⟨
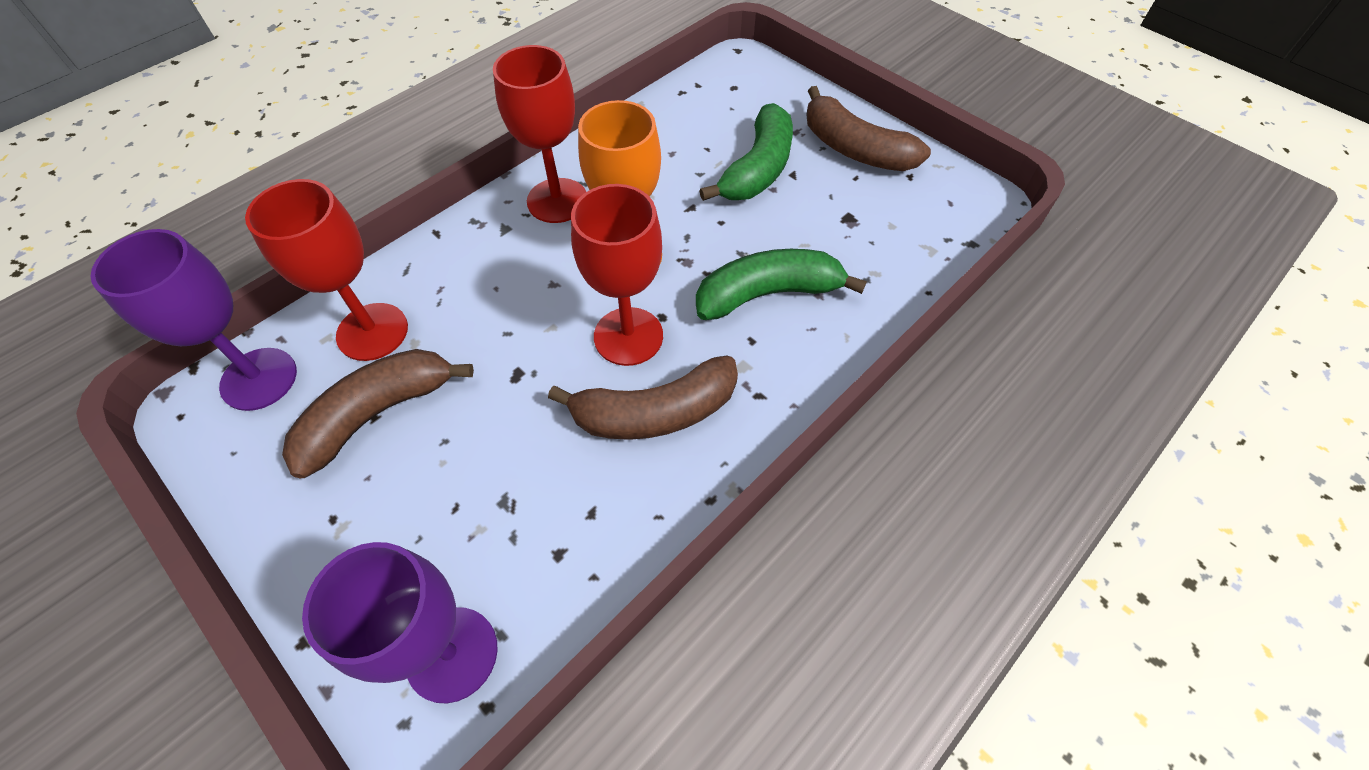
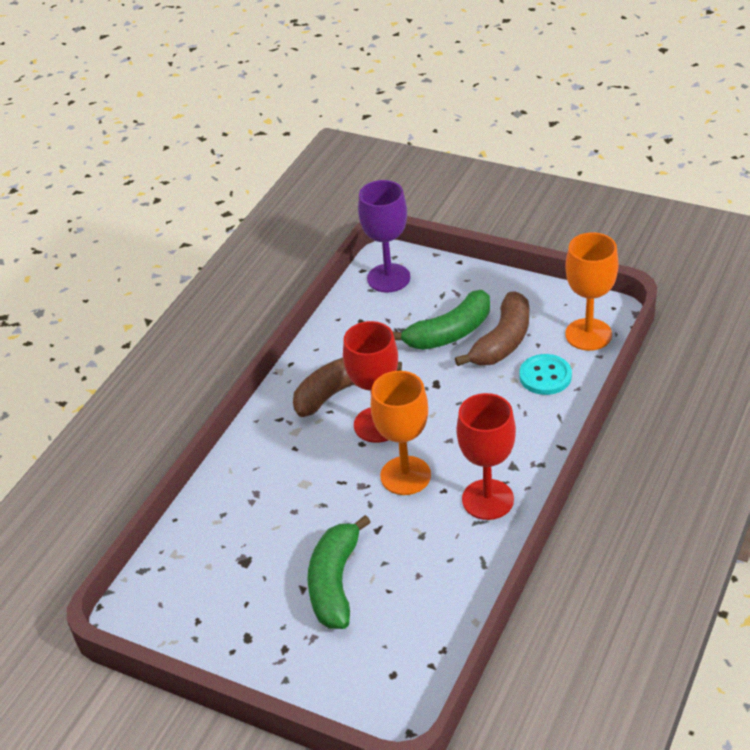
camera: 165 degrees right, 15 degrees down
purple goblet [91,229,297,411] -> orange goblet [565,232,619,351]
red goblet [245,179,408,361] -> turquoise button [519,354,572,395]
green banana [696,249,867,320] -> green banana moved to [392,290,490,350]
brown banana [806,86,931,171] -> none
⟩
- [Task to complete]: Your task is to transcribe exactly the lines from the one with "red goblet [245,179,408,361]" through the end of the data, both included, and nothing besides.

- [Exercise solution]:
red goblet [245,179,408,361] -> turquoise button [519,354,572,395]
green banana [696,249,867,320] -> green banana moved to [392,290,490,350]
brown banana [806,86,931,171] -> none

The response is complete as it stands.